▸ **Work instructions**:
Transcribe every entry word for word, leaving out all images.
START Extracted records
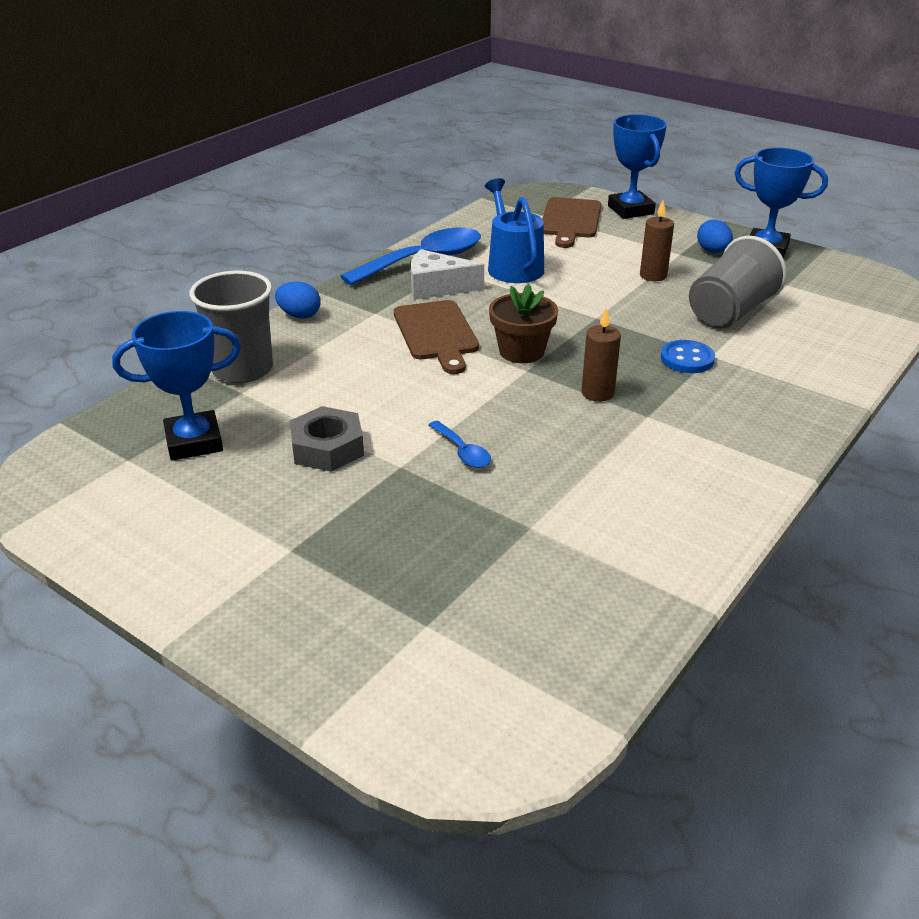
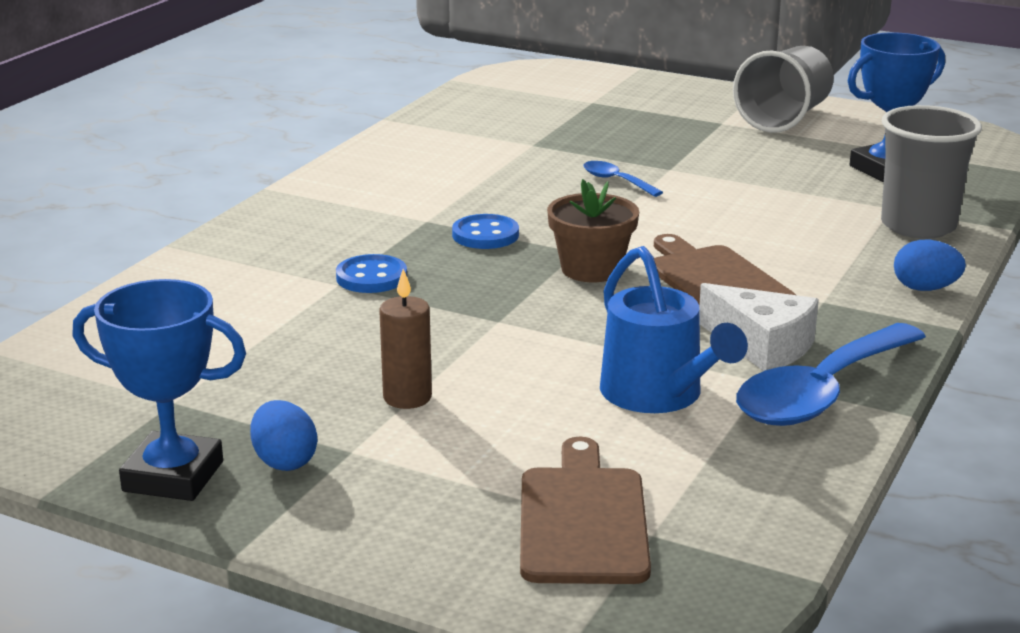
camera: 170 degrees right, 10 degrees down
(327, 448) = (751, 174): grey nut -> none
(437, 287) = (762, 345): white cheese -> white cheese turned 45 degrees clockwise
(597, 393) = (485, 235): brown candle -> blue button
(630, 210) = (448, 569): blue trophy -> none
(730, 313) = (292, 343): grey cup -> grey cup (784, 118)

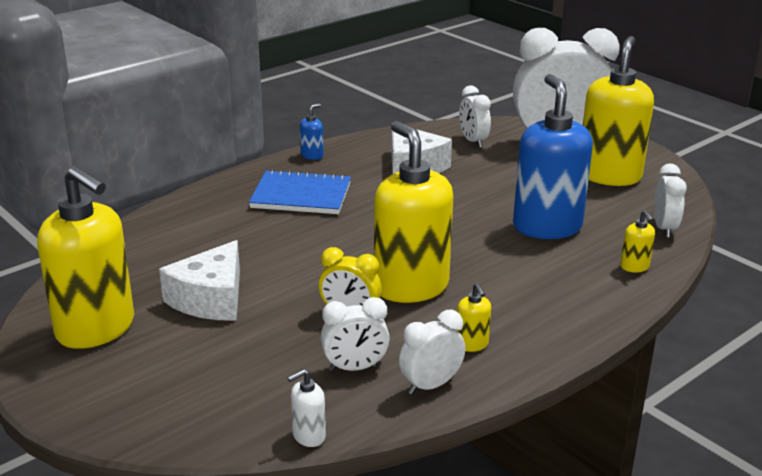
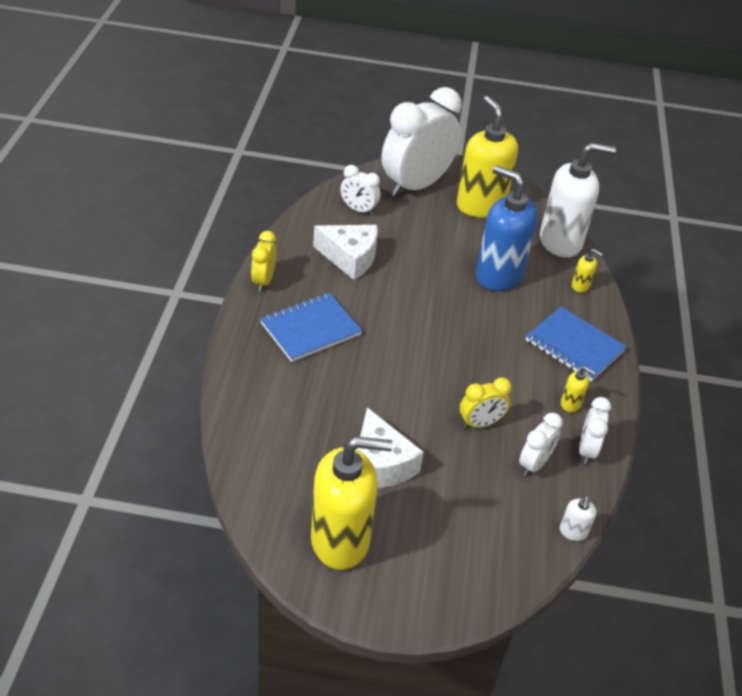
camera: 45 degrees left, 15 degrees up
(312, 155) = (263, 281): blue soap dispenser -> yellow clock
(411, 286) = (484, 376): yellow soap dispenser -> none
(550, 306) = (574, 346): none -> blue notebook
(664, 228) = (560, 242): white clock -> white soap dispenser

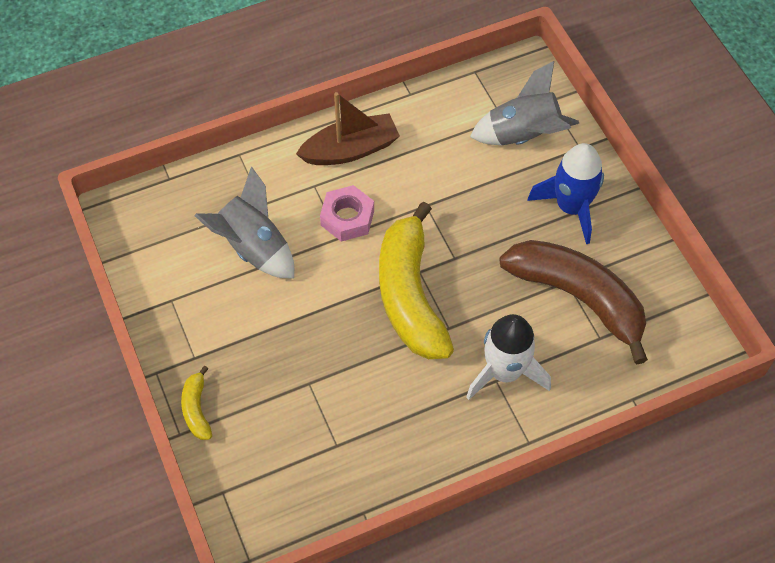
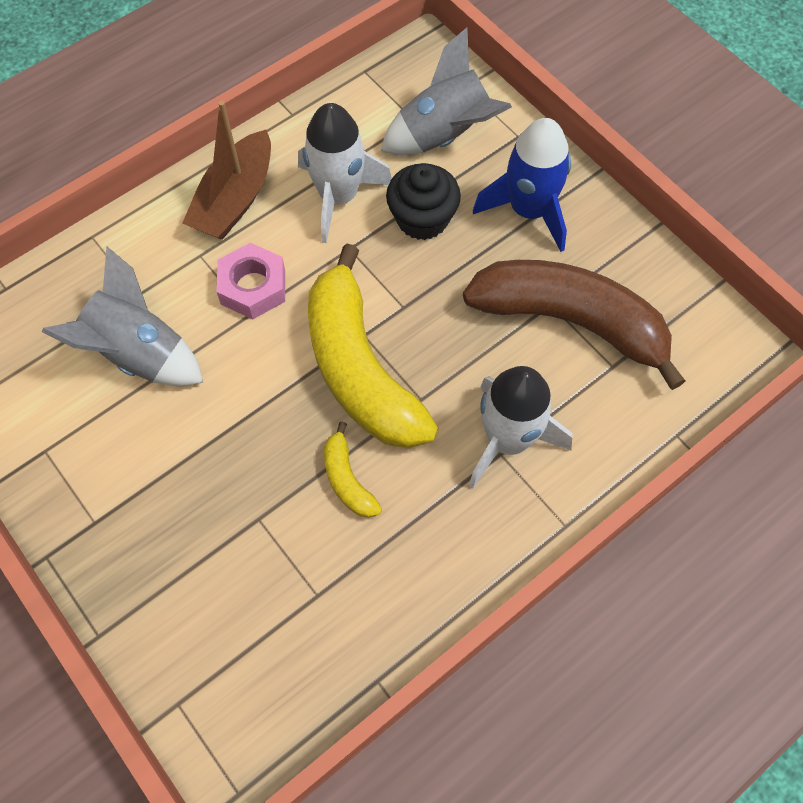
camera: 15 degrees left, 5 degrees up
(197, 409) = (114, 594): yellow banana -> yellow banana (347, 479)
(350, 150) = (235, 199): brown boat -> brown boat turned 150 degrees clockwise
(429, 165) = (339, 196): none -> white rocket
(487, 195) = (422, 219): none -> black cupcake

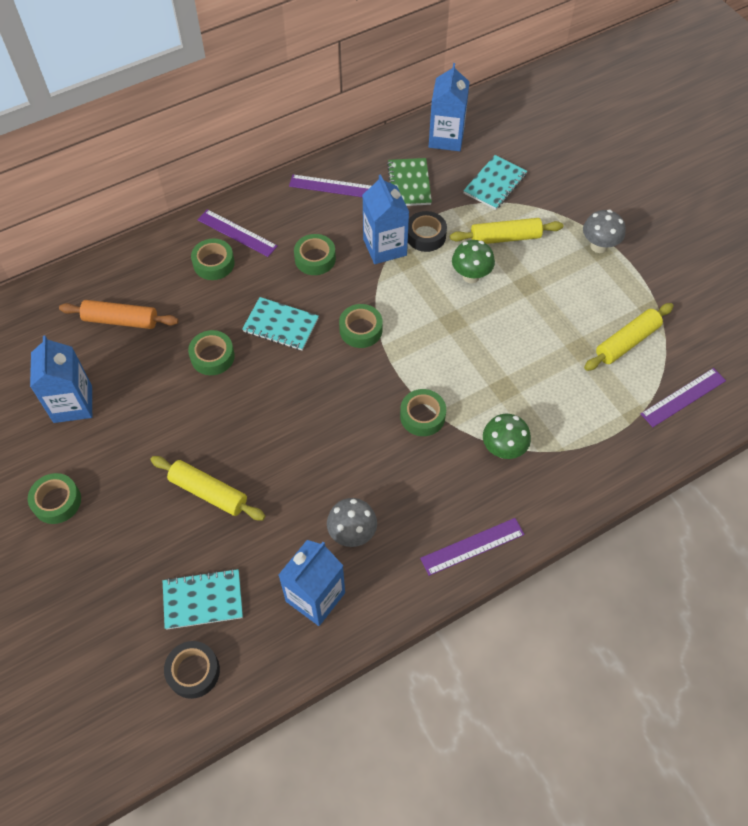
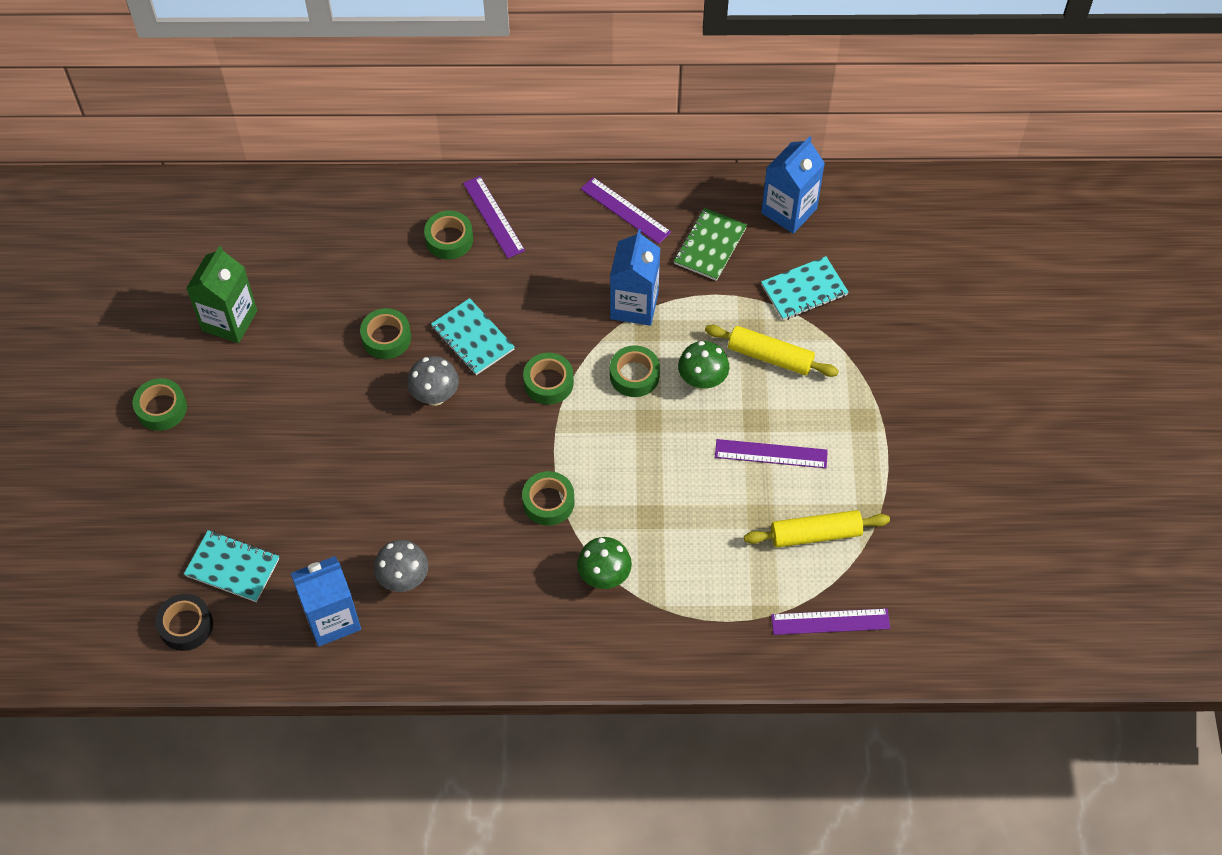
camera: 30 degrees right, 0 degrees up
(73, 404) = (229, 320): blue carton -> green carton
(121, 320) = (323, 257): orange rolling pin -> none
(208, 492) = (299, 471): yellow rolling pin -> none
(315, 259) = (554, 283): green tape -> green tape (634, 375)
(425, 235) = (686, 313): black tape -> none
(472, 546) = (507, 652): purple ruler -> purple ruler (771, 454)
(599, 246) = (866, 416): grey mushroom -> grey mushroom (435, 396)

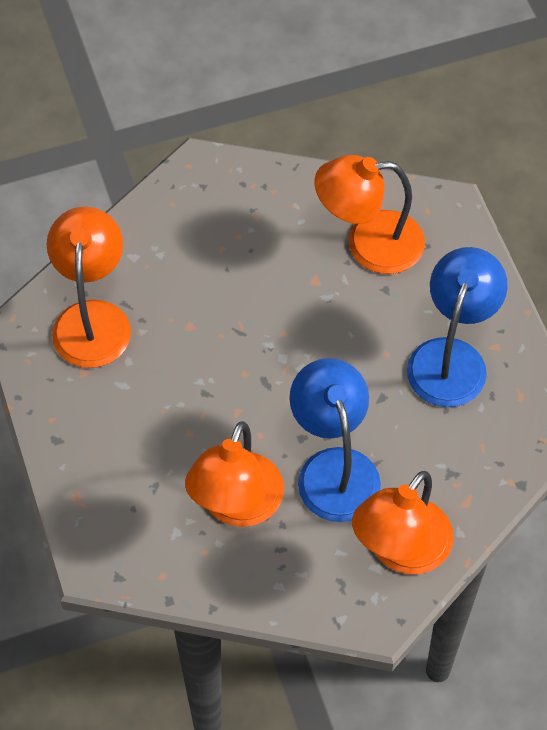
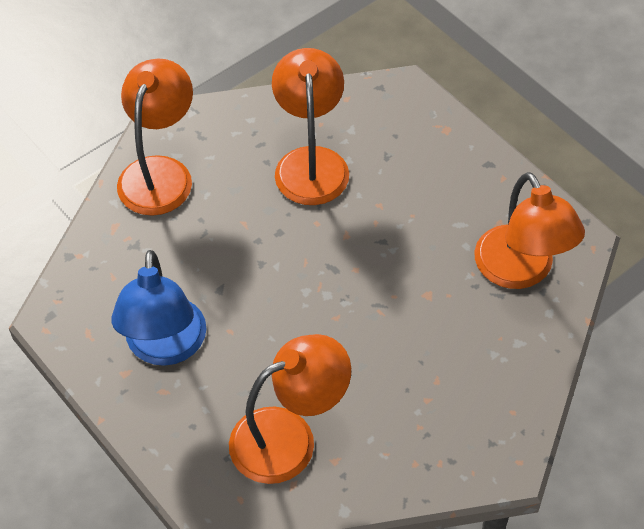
camera: 160 degrees right, 5 degrees down
(334, 468) = (240, 216): blue lamp -> none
END Extracted records
▸ **Result of this exercise**:
camera: 170 degrees right, 10 degrees down
(327, 448) = (751, 174): grey nut -> none
(437, 287) = (762, 345): white cheese -> white cheese turned 45 degrees clockwise
(597, 393) = (485, 235): brown candle -> blue button
(630, 210) = (448, 569): blue trophy -> none
(730, 313) = (292, 343): grey cup -> grey cup (784, 118)

camera: 45 degrees left, 15 degrees up
(312, 155) = (263, 281): blue soap dispenser -> yellow clock
(411, 286) = (484, 376): yellow soap dispenser -> none
(550, 306) = (574, 346): none -> blue notebook
(664, 228) = (560, 242): white clock -> white soap dispenser

camera: 15 degrees left, 5 degrees up
(197, 409) = (114, 594): yellow banana -> yellow banana (347, 479)
(350, 150) = (235, 199): brown boat -> brown boat turned 150 degrees clockwise
(429, 165) = (339, 196): none -> white rocket
(487, 195) = (422, 219): none -> black cupcake

camera: 30 degrees right, 0 degrees up
(73, 404) = (229, 320): blue carton -> green carton
(121, 320) = (323, 257): orange rolling pin -> none
(208, 492) = (299, 471): yellow rolling pin -> none
(315, 259) = (554, 283): green tape -> green tape (634, 375)
(425, 235) = (686, 313): black tape -> none
(472, 546) = (507, 652): purple ruler -> purple ruler (771, 454)
(599, 246) = (866, 416): grey mushroom -> grey mushroom (435, 396)

camera: 160 degrees right, 5 degrees down
(334, 468) = (240, 216): blue lamp -> none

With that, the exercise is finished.